====== Provided records ======

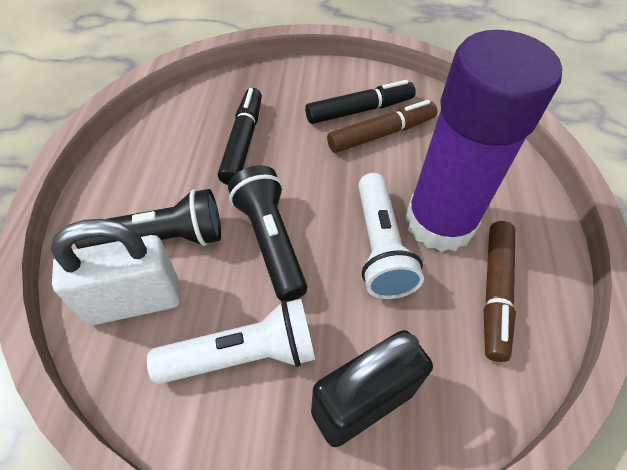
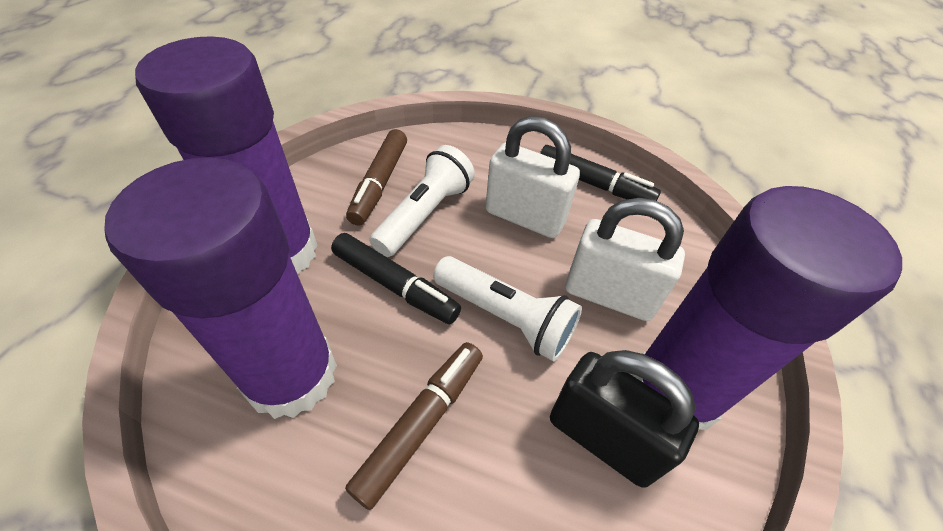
black flashlight: 2 -> 0
purple glue stick: 1 -> 3
white padlock: 1 -> 2

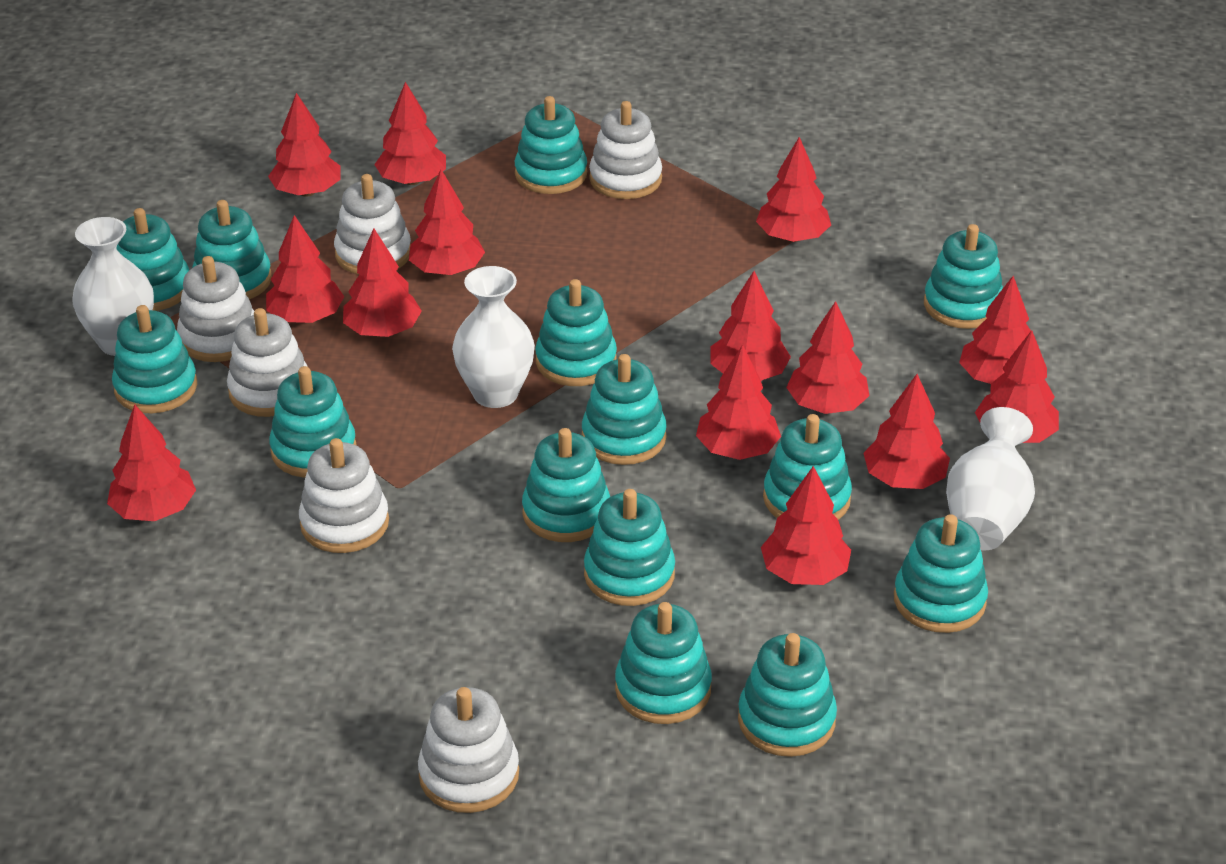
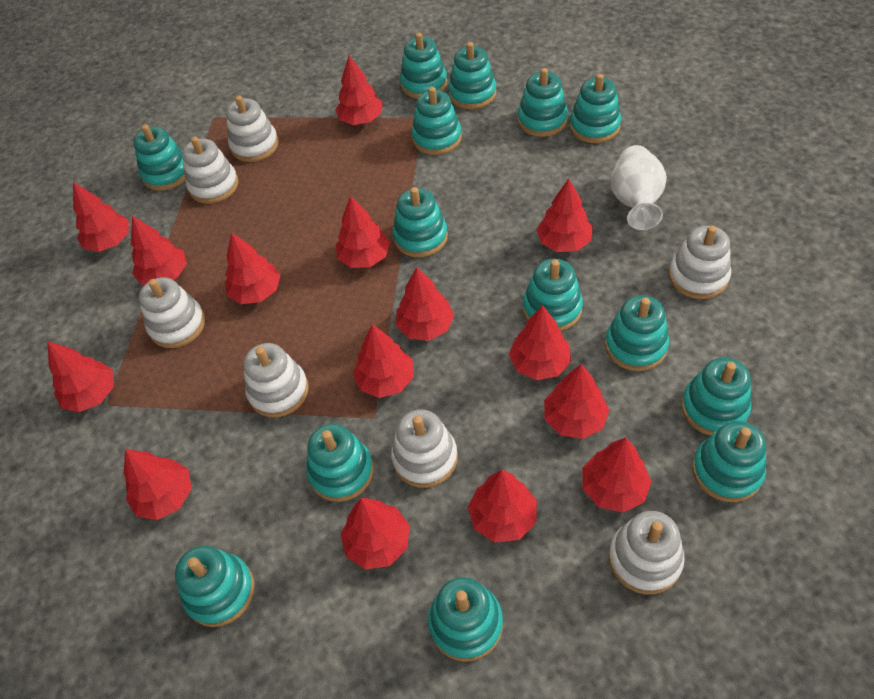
red tree: 14 -> 15
white stacking toy: 6 -> 7
white vase: 3 -> 1

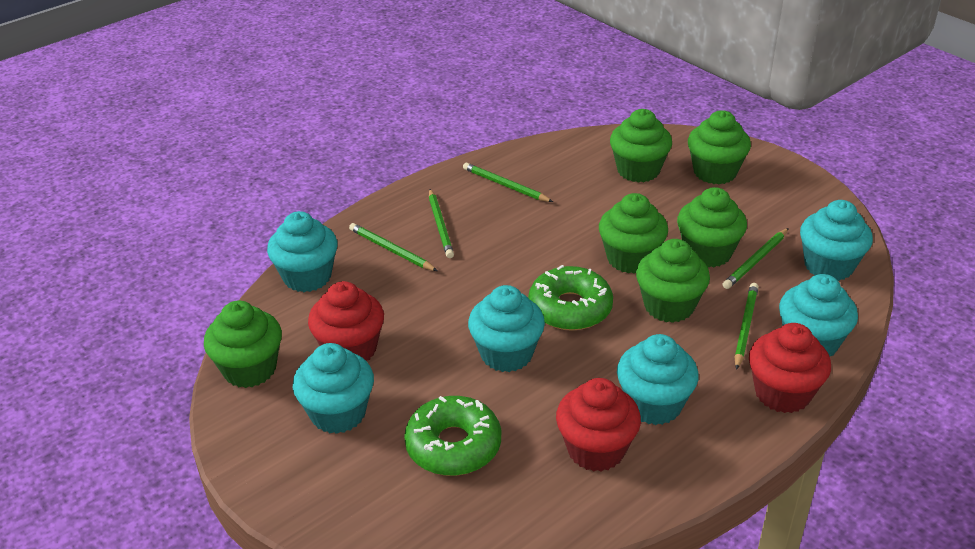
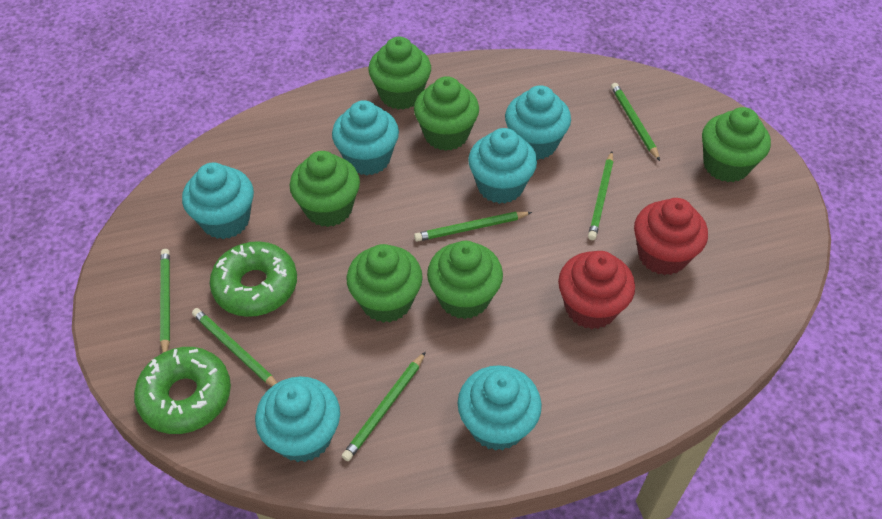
green pencil: 5 -> 6
red cupcake: 3 -> 2

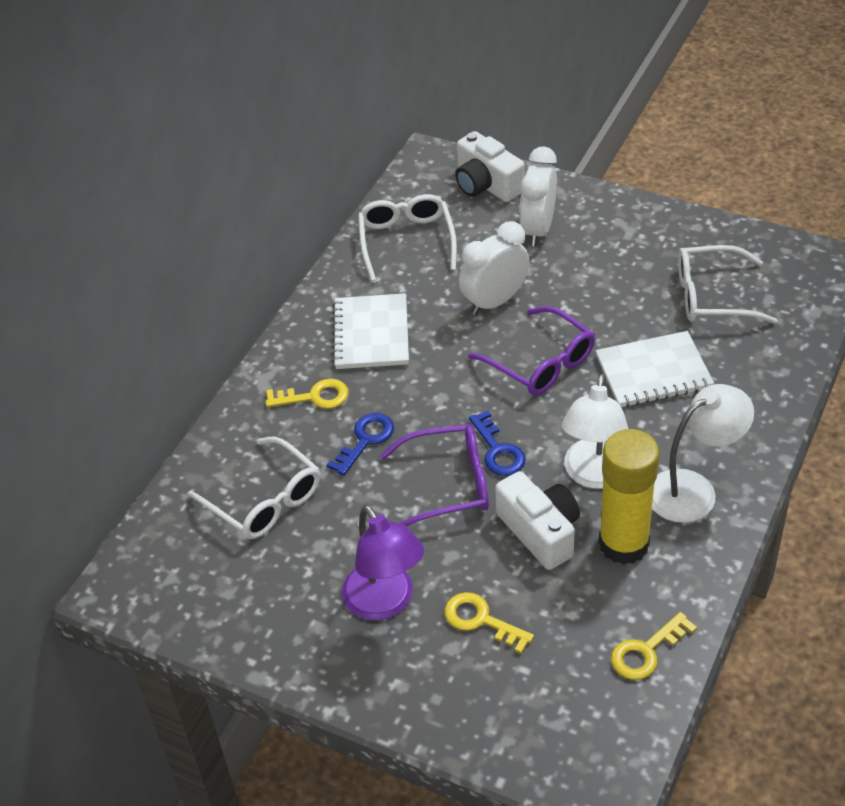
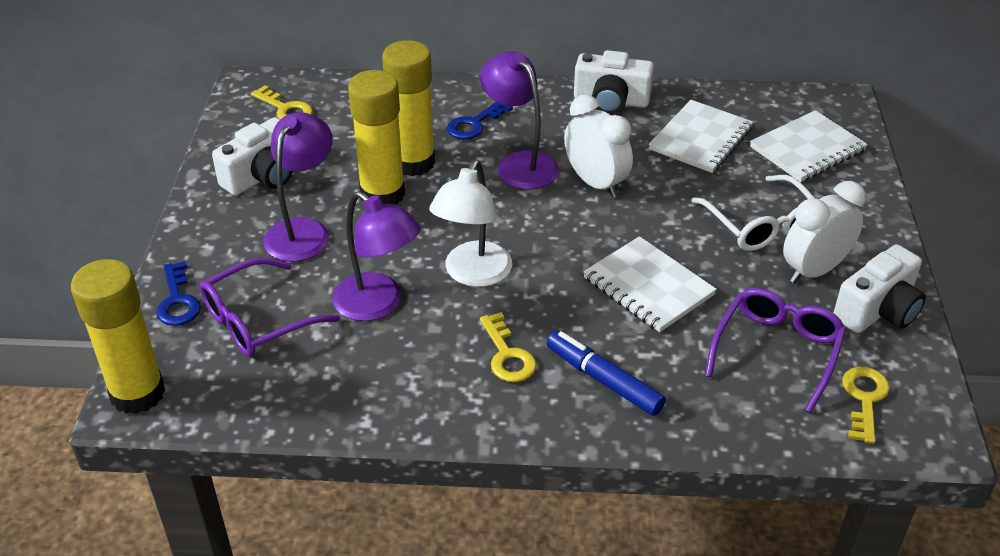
blue marker: 0 -> 1
purple lamp: 1 -> 3
white camera: 2 -> 3
white glasses: 3 -> 1
white lamp: 2 -> 1
white notebook: 2 -> 3
yellow glue stick: 1 -> 3

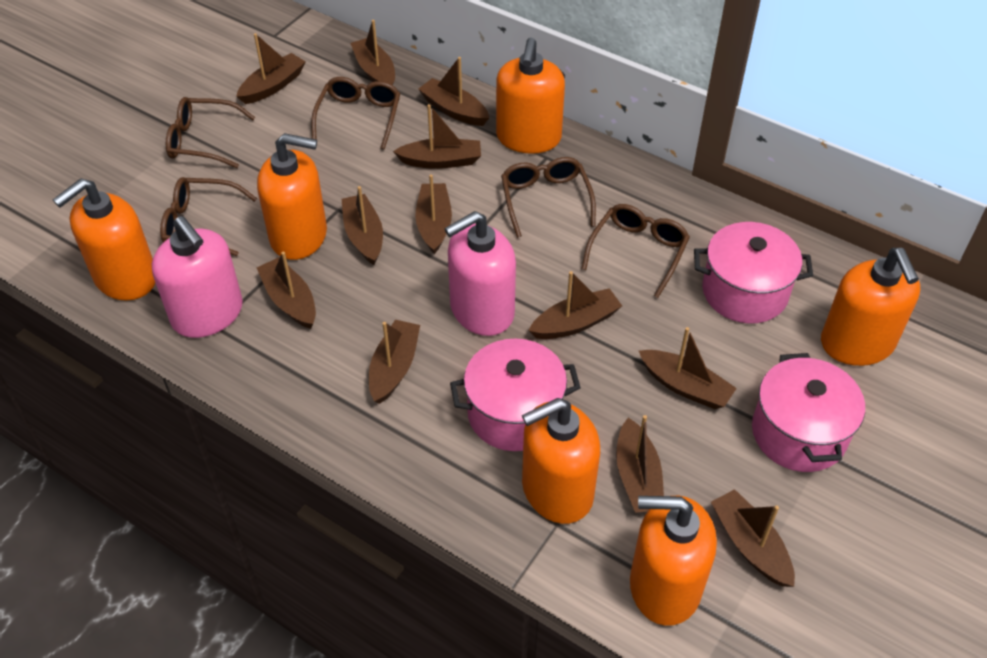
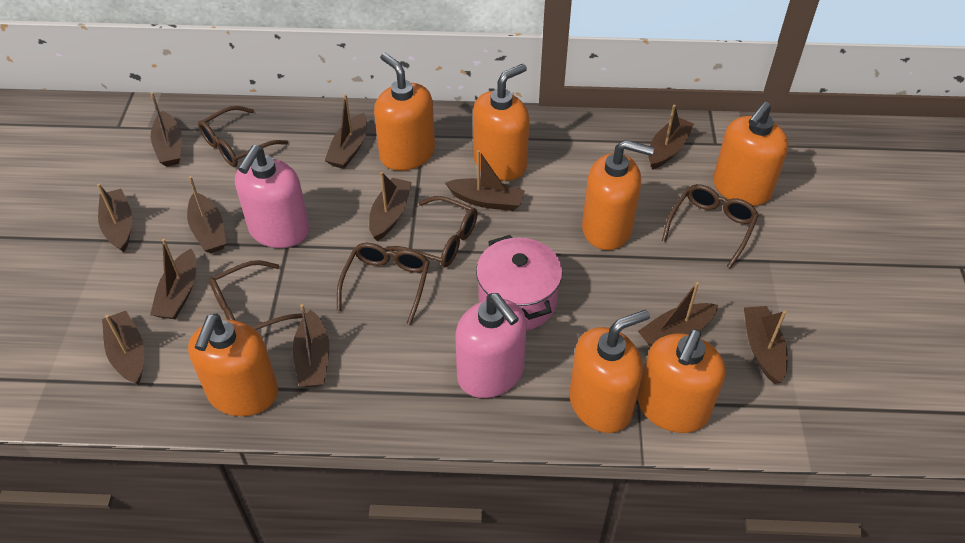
orange soap dispenser: 6 -> 7
pink pot: 3 -> 1

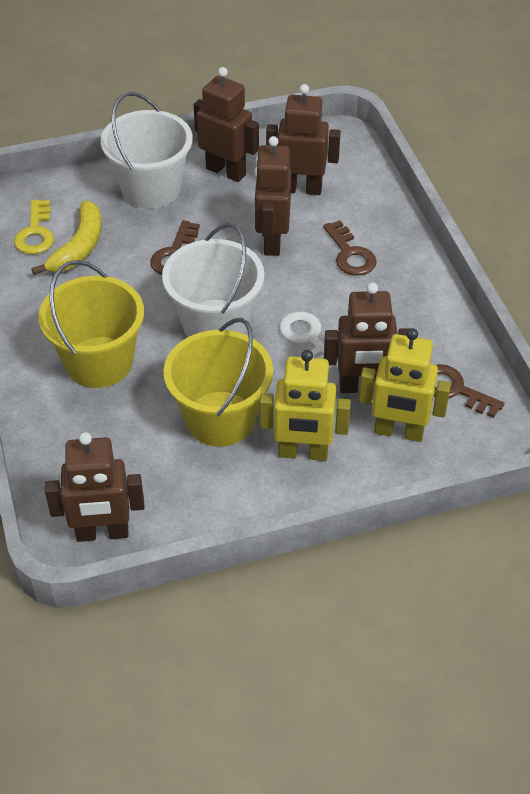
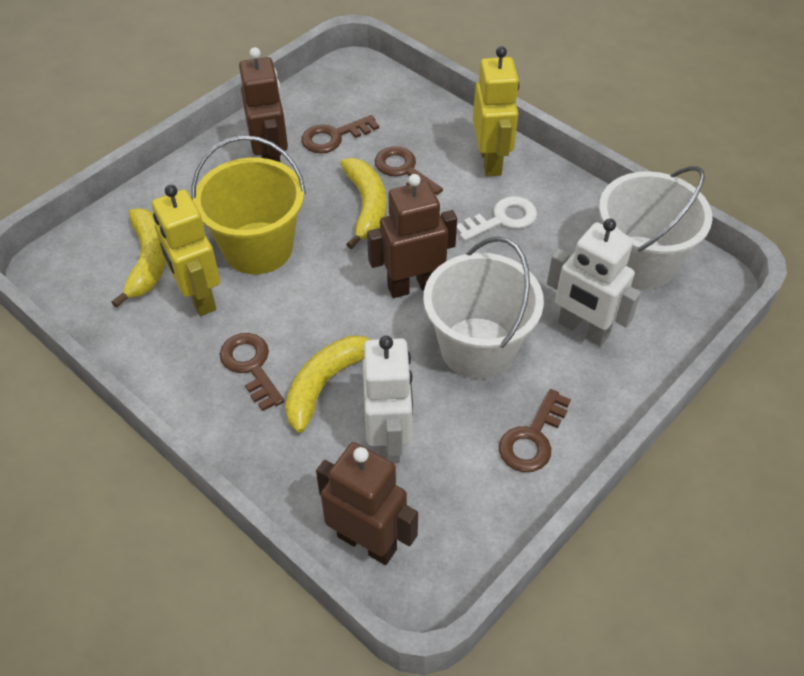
brown key: 3 -> 4
brown robot: 5 -> 3
white robot: 0 -> 2
yellow banana: 1 -> 3
yellow bucket: 2 -> 1
yellow key: 1 -> 0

======

Work required
Wherever the string "glue" appears in a line above, copy that line.

Response for this exercise
purple glue stick: 1 -> 3
yellow glue stick: 1 -> 3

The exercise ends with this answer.